GIVEN RECORDS ->

'''

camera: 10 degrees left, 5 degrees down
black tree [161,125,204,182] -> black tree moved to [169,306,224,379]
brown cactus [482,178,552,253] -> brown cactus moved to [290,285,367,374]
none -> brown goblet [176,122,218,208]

'''
'''

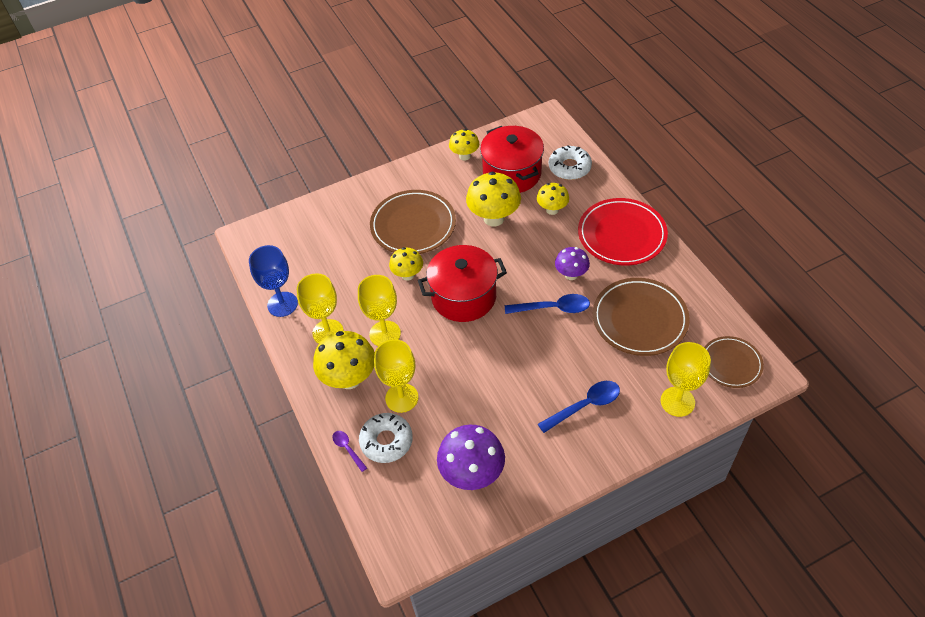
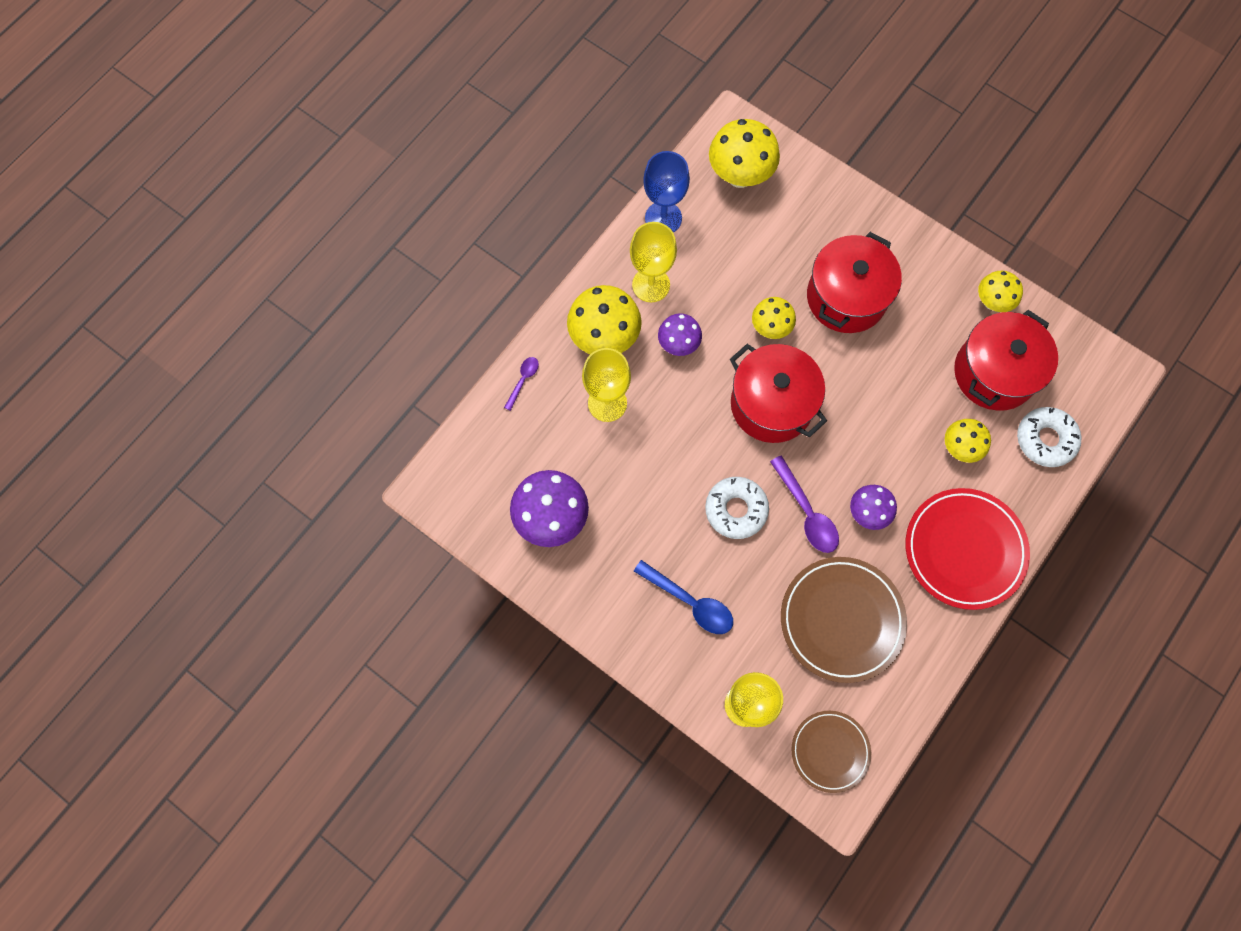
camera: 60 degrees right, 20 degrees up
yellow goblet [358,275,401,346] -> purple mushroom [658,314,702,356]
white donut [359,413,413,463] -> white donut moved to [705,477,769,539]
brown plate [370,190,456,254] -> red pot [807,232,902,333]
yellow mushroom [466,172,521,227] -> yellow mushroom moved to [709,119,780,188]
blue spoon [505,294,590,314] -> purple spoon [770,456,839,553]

'''
'''

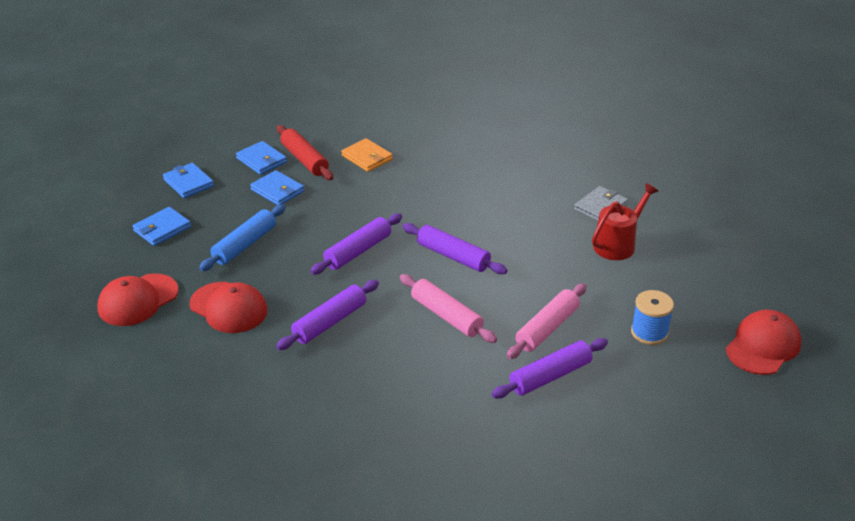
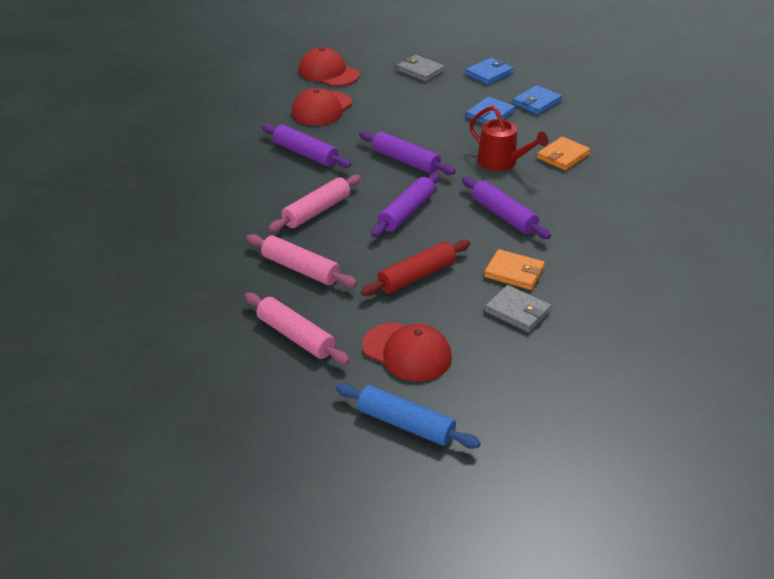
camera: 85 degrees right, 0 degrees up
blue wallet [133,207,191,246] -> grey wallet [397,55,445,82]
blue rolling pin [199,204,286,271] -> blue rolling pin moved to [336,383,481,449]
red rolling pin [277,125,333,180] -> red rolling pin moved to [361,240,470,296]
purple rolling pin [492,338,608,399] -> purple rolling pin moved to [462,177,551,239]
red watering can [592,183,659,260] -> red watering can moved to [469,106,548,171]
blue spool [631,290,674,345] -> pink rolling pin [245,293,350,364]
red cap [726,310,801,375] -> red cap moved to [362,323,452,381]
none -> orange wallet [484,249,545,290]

'''

AIM OF THE TASK -> Only one part of the material above is to be transcribed, namely the lines starting with the line that has "camera: 10 degrees left, 5 degrees down" and going on through the line that has "none -> brown goblet [176,122,218,208]", exactly as they stand.

RESULT OF THE EXERCISE ->
camera: 10 degrees left, 5 degrees down
black tree [161,125,204,182] -> black tree moved to [169,306,224,379]
brown cactus [482,178,552,253] -> brown cactus moved to [290,285,367,374]
none -> brown goblet [176,122,218,208]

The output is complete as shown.